[Opening Information supplied section]
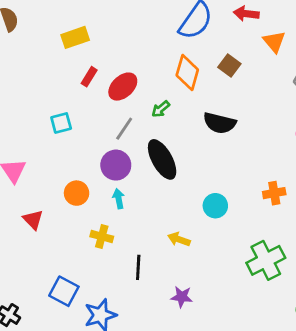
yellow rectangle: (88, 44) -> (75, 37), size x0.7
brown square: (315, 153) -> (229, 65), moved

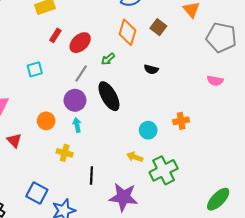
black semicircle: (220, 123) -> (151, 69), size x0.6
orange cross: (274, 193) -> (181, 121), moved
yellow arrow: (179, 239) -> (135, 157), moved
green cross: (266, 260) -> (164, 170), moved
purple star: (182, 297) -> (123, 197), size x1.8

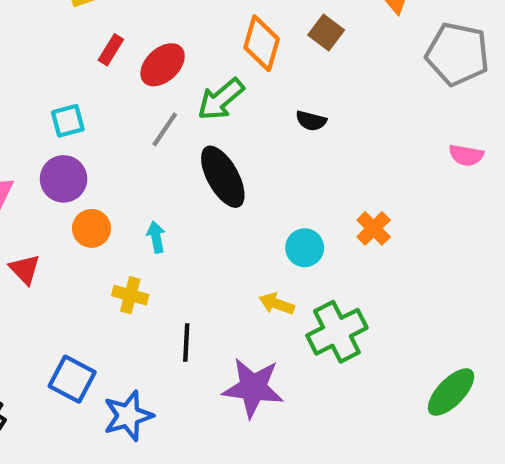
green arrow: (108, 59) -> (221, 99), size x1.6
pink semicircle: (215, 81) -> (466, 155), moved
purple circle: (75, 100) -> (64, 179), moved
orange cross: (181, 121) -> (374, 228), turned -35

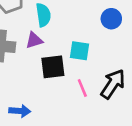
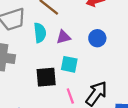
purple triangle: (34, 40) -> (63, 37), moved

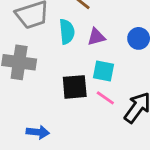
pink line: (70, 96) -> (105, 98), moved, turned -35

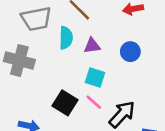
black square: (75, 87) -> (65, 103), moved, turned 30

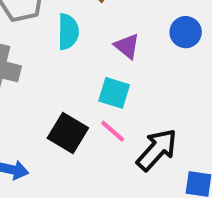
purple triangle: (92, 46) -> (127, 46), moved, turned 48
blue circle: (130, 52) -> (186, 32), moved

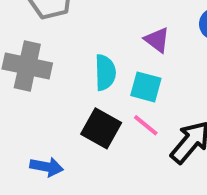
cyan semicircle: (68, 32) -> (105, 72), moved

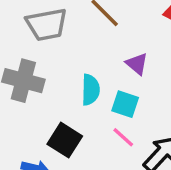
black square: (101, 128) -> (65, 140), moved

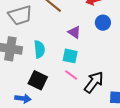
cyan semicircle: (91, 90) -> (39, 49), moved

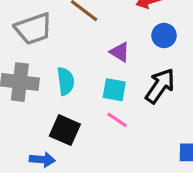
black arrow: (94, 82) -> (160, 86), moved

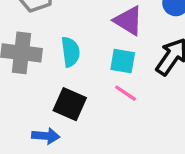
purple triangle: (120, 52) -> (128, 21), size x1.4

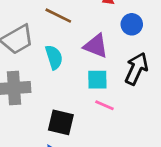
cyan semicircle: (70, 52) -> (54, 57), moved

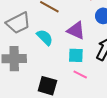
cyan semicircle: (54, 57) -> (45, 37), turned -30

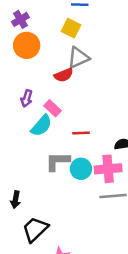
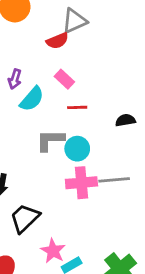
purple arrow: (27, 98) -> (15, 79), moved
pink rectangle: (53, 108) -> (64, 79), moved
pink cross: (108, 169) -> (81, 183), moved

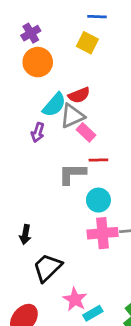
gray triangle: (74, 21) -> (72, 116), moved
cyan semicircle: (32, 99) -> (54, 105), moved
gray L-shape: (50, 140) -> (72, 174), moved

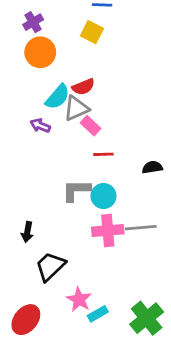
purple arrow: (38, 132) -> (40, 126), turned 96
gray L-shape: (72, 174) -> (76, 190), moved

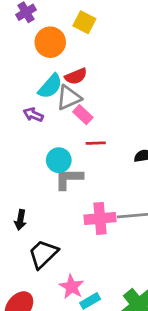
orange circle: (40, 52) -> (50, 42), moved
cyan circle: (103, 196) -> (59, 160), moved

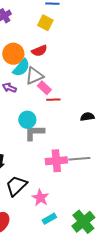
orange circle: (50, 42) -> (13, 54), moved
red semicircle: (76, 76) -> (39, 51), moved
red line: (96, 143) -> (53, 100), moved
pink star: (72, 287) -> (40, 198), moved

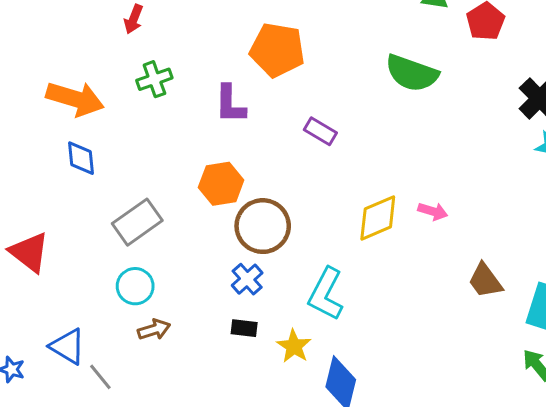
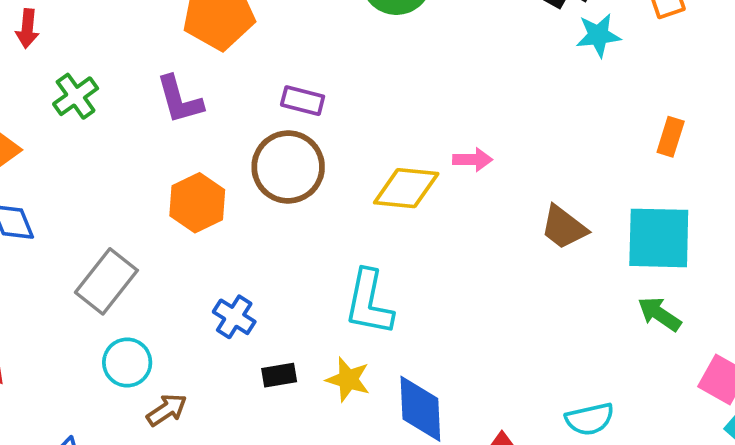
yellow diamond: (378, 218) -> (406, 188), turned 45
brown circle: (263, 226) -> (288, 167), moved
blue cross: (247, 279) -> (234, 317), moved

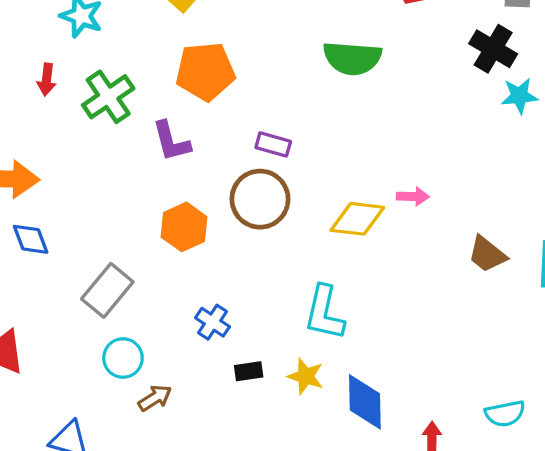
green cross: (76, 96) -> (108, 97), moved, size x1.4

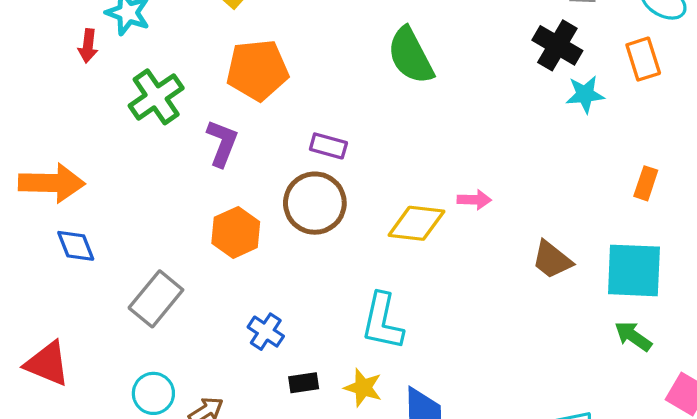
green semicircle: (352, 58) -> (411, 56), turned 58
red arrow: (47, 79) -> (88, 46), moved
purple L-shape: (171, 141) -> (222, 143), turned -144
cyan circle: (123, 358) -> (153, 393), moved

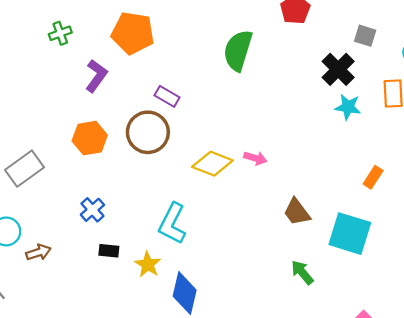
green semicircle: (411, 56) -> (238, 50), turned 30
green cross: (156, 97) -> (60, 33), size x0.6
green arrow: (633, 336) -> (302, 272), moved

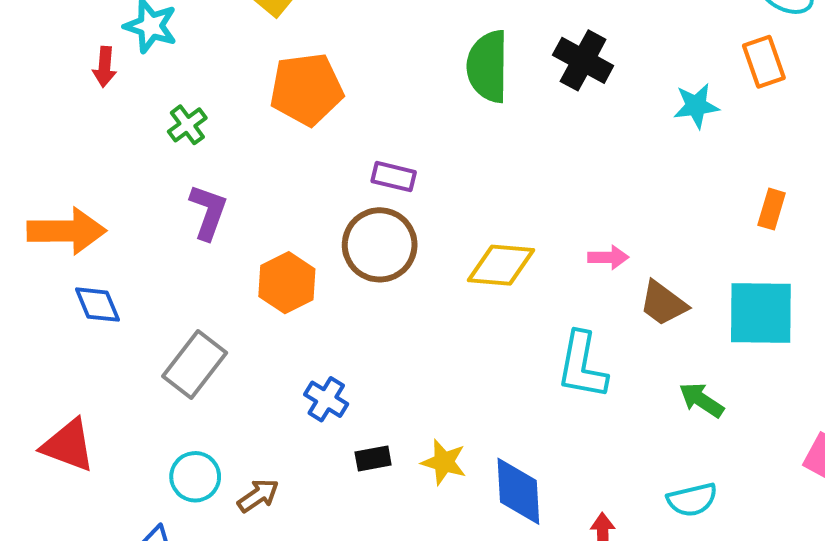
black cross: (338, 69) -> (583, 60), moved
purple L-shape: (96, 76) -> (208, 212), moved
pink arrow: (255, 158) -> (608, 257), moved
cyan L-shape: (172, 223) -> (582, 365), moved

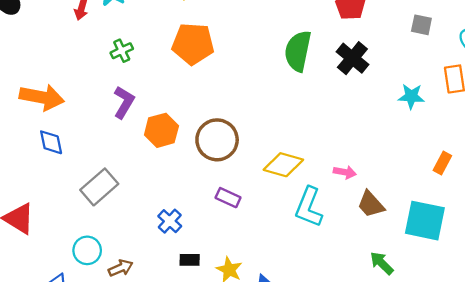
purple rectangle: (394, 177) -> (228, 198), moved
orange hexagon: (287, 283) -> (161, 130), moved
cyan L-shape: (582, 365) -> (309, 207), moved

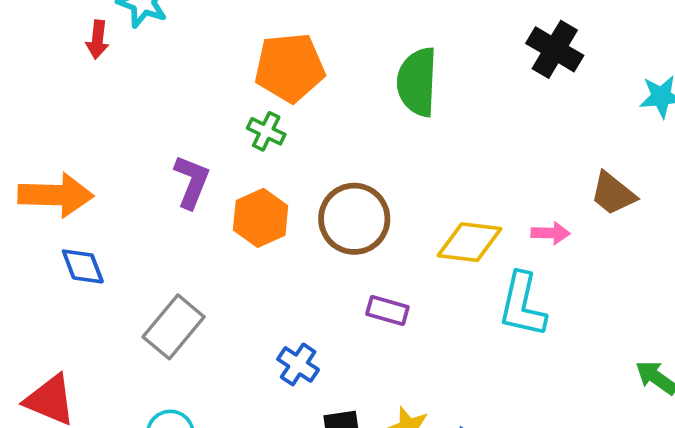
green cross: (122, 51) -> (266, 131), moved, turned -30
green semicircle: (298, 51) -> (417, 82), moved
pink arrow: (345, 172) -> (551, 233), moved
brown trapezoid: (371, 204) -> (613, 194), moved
[Closing Information supplied section]
[Opening Information supplied section]
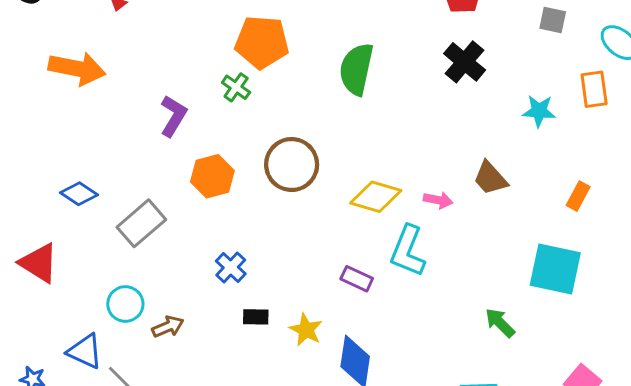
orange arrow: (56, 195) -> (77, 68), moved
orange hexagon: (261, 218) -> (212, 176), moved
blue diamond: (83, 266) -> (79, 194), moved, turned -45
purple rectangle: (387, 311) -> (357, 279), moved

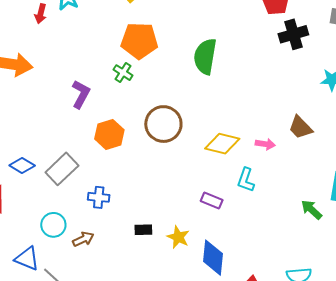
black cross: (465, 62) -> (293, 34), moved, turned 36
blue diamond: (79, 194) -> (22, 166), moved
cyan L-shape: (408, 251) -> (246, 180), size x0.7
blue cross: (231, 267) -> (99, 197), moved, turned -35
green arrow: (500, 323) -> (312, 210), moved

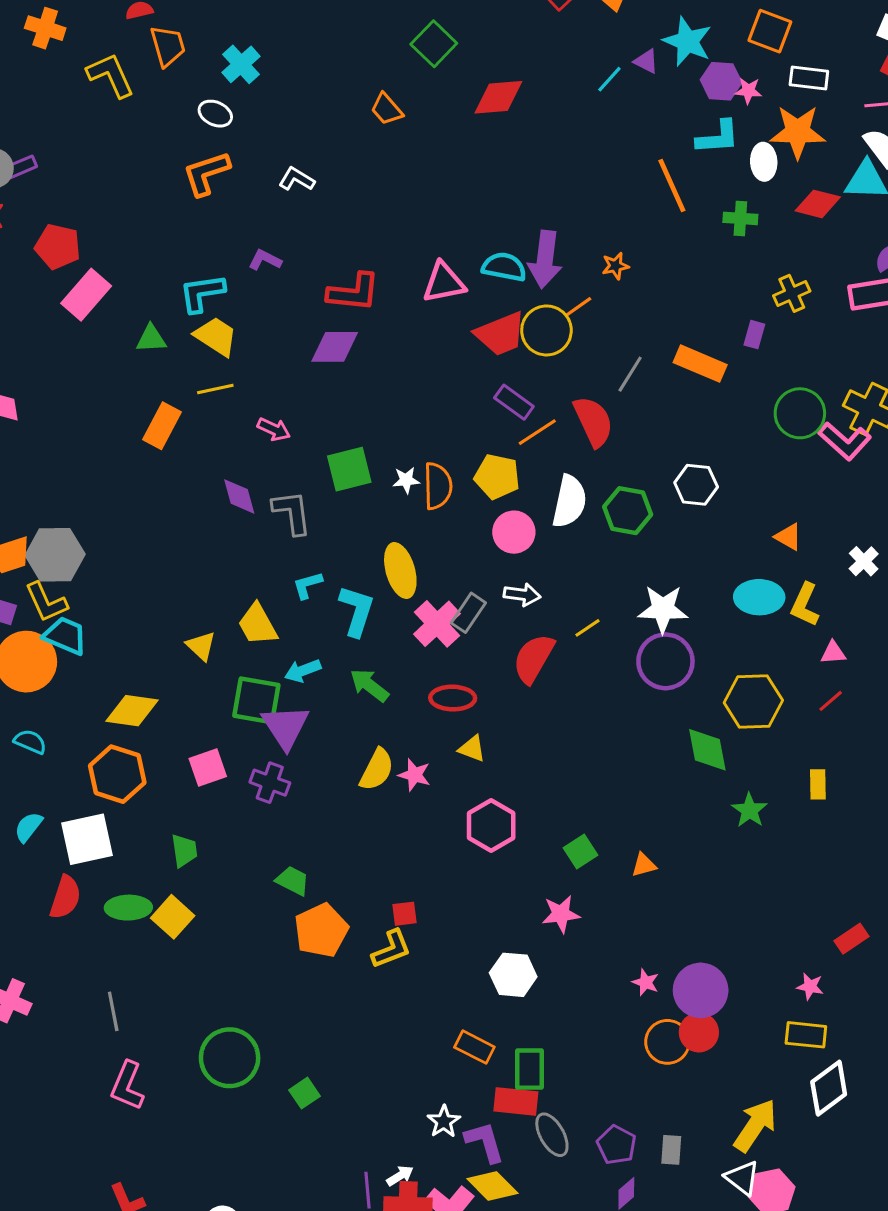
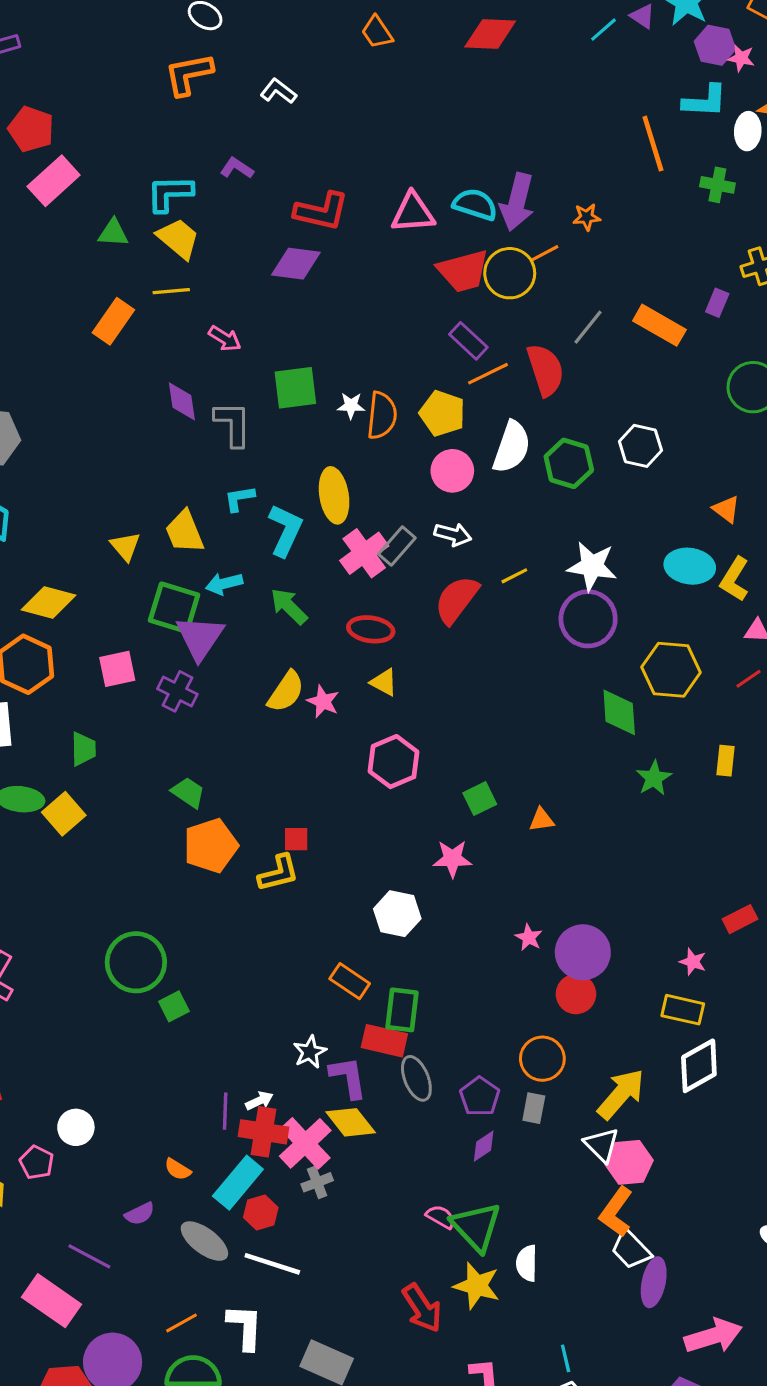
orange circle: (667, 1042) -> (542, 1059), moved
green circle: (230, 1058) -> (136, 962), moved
[Closing Information supplied section]
| Written task |
Check each line of the material for the string "cross", then state how many lines have it and nothing more.

| Written response |
11